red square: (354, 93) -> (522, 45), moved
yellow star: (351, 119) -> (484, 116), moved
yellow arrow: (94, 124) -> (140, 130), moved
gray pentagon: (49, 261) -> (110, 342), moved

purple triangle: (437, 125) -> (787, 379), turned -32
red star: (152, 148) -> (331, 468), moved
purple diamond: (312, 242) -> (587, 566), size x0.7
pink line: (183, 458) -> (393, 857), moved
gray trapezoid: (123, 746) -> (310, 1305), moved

**EXERCISE DESCRIPTION**
The lines to copy run from the first line of the entries to the line containing "red star: (152, 148) -> (331, 468), moved"; copy them exactly and output nothing else.

**RESULT BELOW**
red square: (354, 93) -> (522, 45), moved
yellow star: (351, 119) -> (484, 116), moved
yellow arrow: (94, 124) -> (140, 130), moved
gray pentagon: (49, 261) -> (110, 342), moved

purple triangle: (437, 125) -> (787, 379), turned -32
red star: (152, 148) -> (331, 468), moved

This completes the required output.